• [What is being asked]:
Without any pictures, restate the full set of records below exactly.

• [Data provided]:

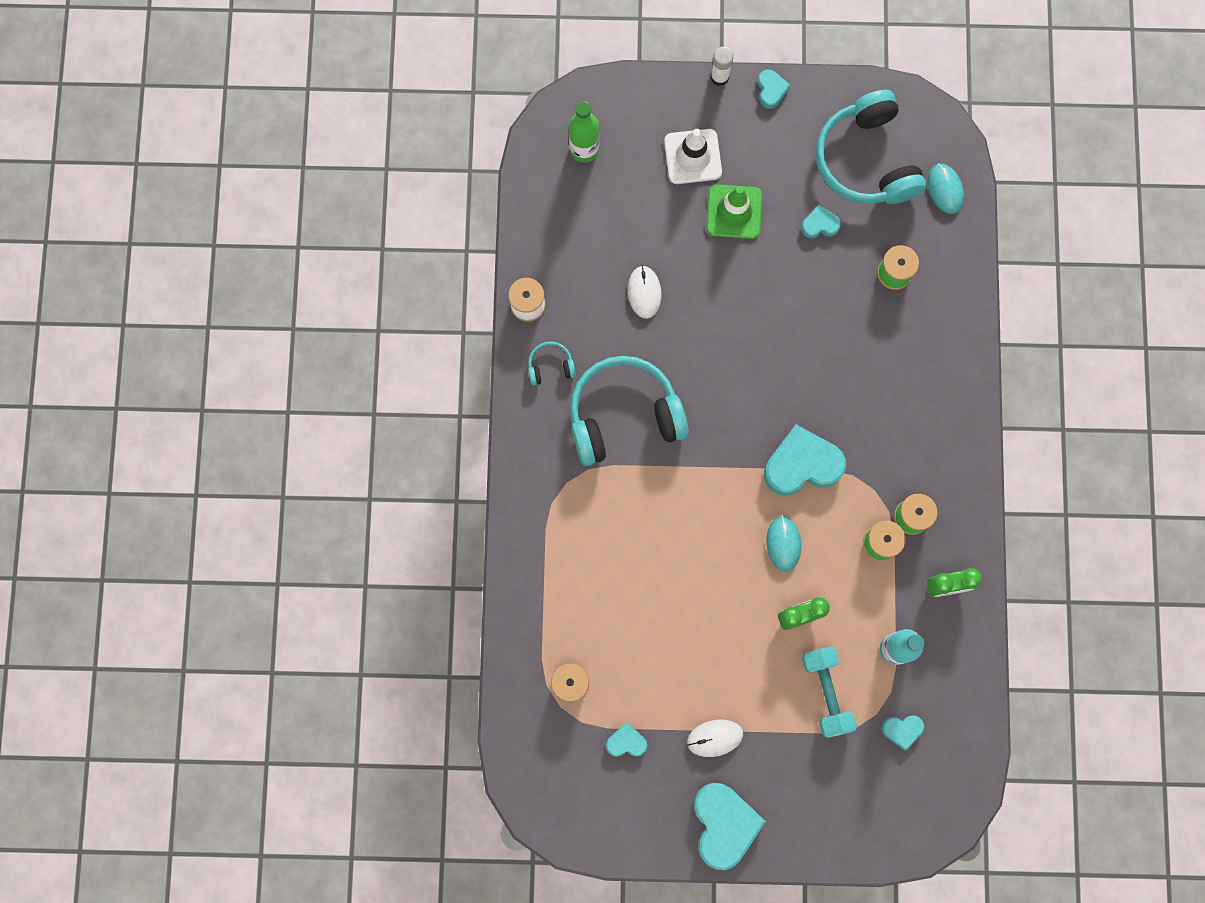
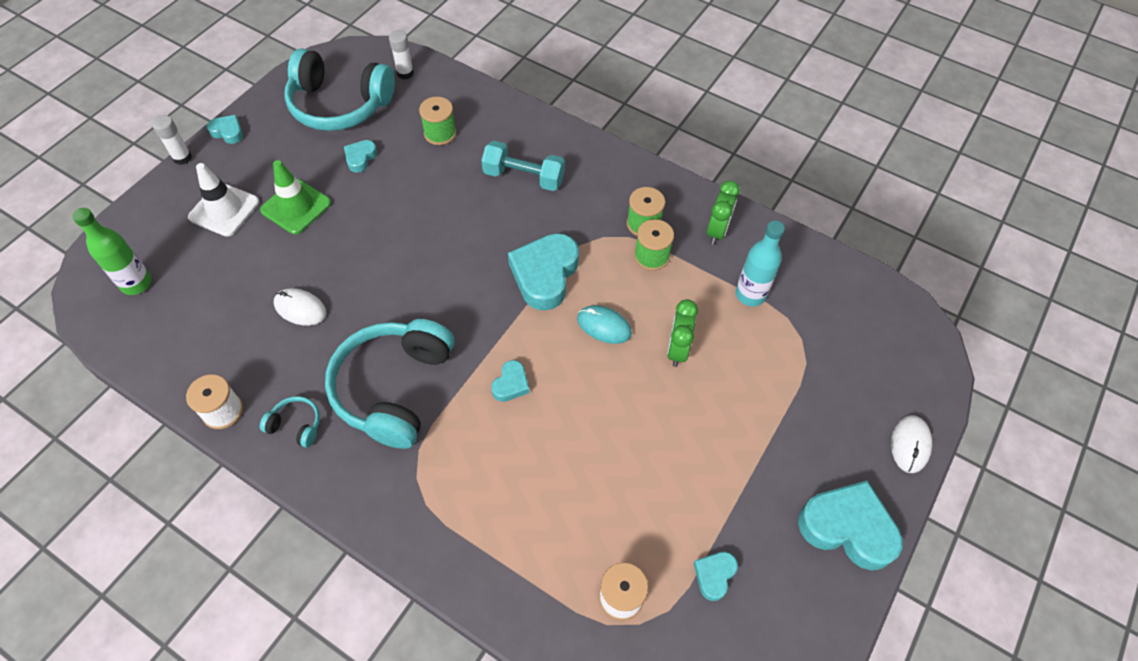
camera: 60 degrees left, 20 degrees down
turquoise headphones [528,342,576,385] -> turquoise headphones turned 90 degrees clockwise [260,396,320,448]
white mouse [687,720,743,757] -> white mouse moved to [891,415,932,473]
turquoise dumbbell [802,646,857,738] -> turquoise dumbbell moved to [481,141,565,191]
turquoise heart [882,716,924,750] -> turquoise heart moved to [491,360,530,402]
turquoise mouse [928,163,964,214] -> white glue stick [389,30,414,79]

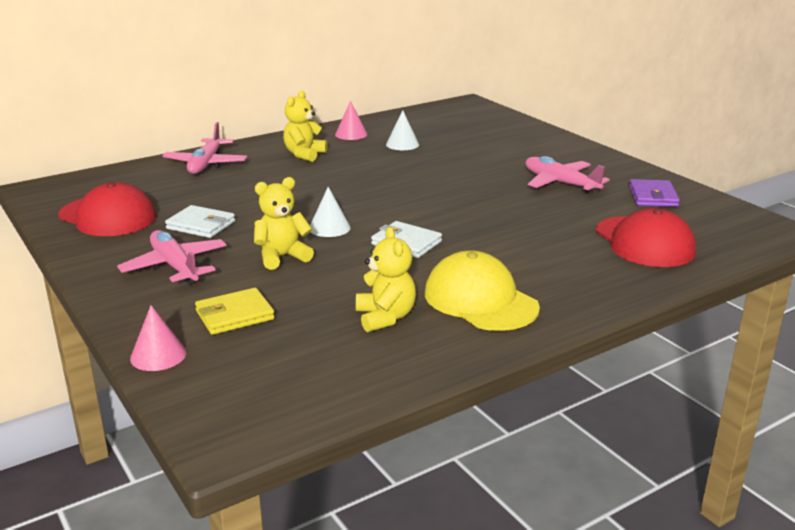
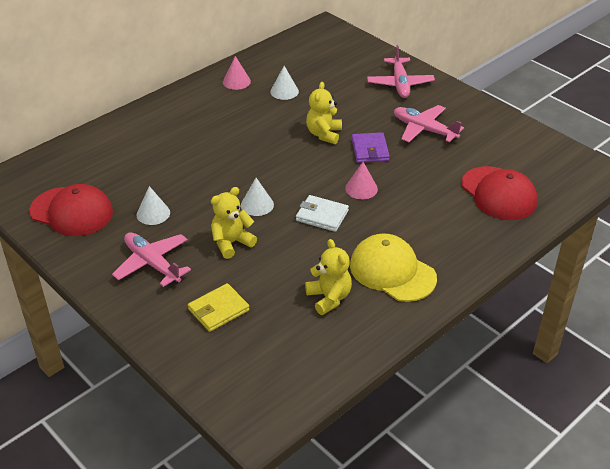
camera: 10 degrees left, 15 degrees up
pink cone [130,305,186,371] -> pink cone moved to [345,162,378,199]
pink plane [162,122,247,174] -> pink plane moved to [367,45,435,98]
white wallet [165,205,235,238] -> white cone [136,186,170,225]
yellow teddy bear [283,91,327,162] -> yellow teddy bear moved to [306,82,342,144]
purple wallet [629,179,680,207] -> purple wallet moved to [352,132,390,163]

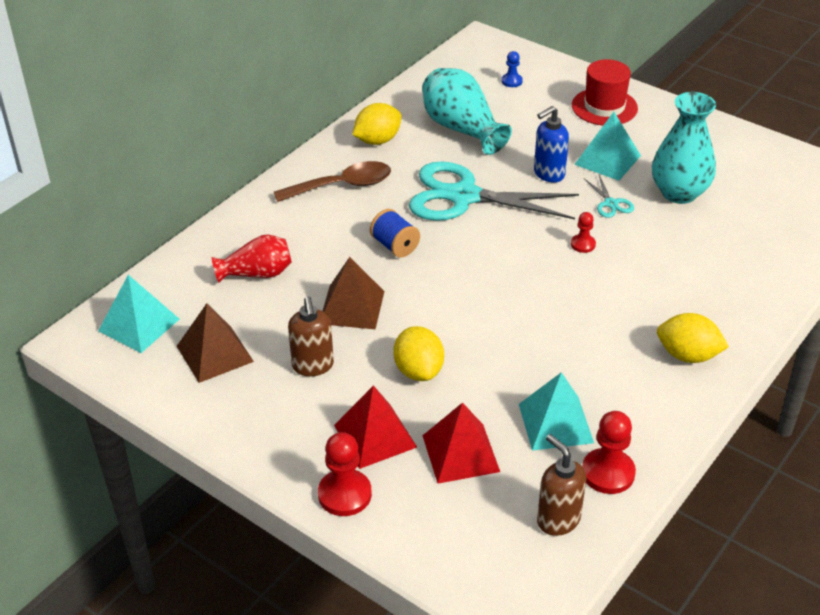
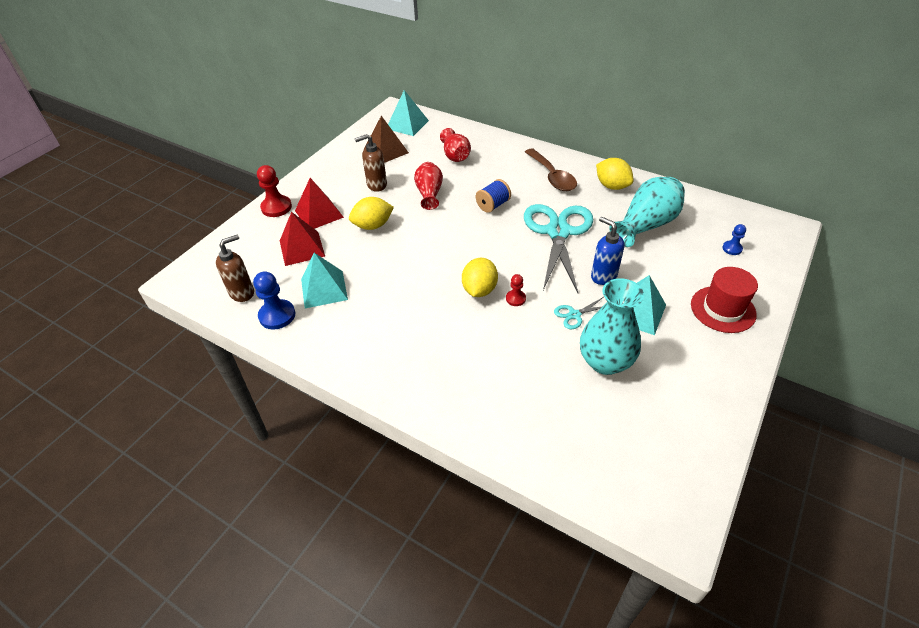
camera: 85 degrees right, 5 degrees up
brown pyramid [323,257,384,329] -> red vase [414,162,443,210]
red pawn [582,411,636,494] -> blue pawn [253,271,295,329]
yellow lemon [657,313,729,363] -> yellow lemon moved to [462,258,498,297]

• [Exercise response]:
camera: 60 degrees left, 20 degrees down
turquoise headphones [528,342,576,385] -> turquoise headphones turned 90 degrees clockwise [260,396,320,448]
white mouse [687,720,743,757] -> white mouse moved to [891,415,932,473]
turquoise dumbbell [802,646,857,738] -> turquoise dumbbell moved to [481,141,565,191]
turquoise heart [882,716,924,750] -> turquoise heart moved to [491,360,530,402]
turquoise mouse [928,163,964,214] -> white glue stick [389,30,414,79]

camera: 10 degrees left, 15 degrees up
pink cone [130,305,186,371] -> pink cone moved to [345,162,378,199]
pink plane [162,122,247,174] -> pink plane moved to [367,45,435,98]
white wallet [165,205,235,238] -> white cone [136,186,170,225]
yellow teddy bear [283,91,327,162] -> yellow teddy bear moved to [306,82,342,144]
purple wallet [629,179,680,207] -> purple wallet moved to [352,132,390,163]

camera: 85 degrees right, 5 degrees up
brown pyramid [323,257,384,329] -> red vase [414,162,443,210]
red pawn [582,411,636,494] -> blue pawn [253,271,295,329]
yellow lemon [657,313,729,363] -> yellow lemon moved to [462,258,498,297]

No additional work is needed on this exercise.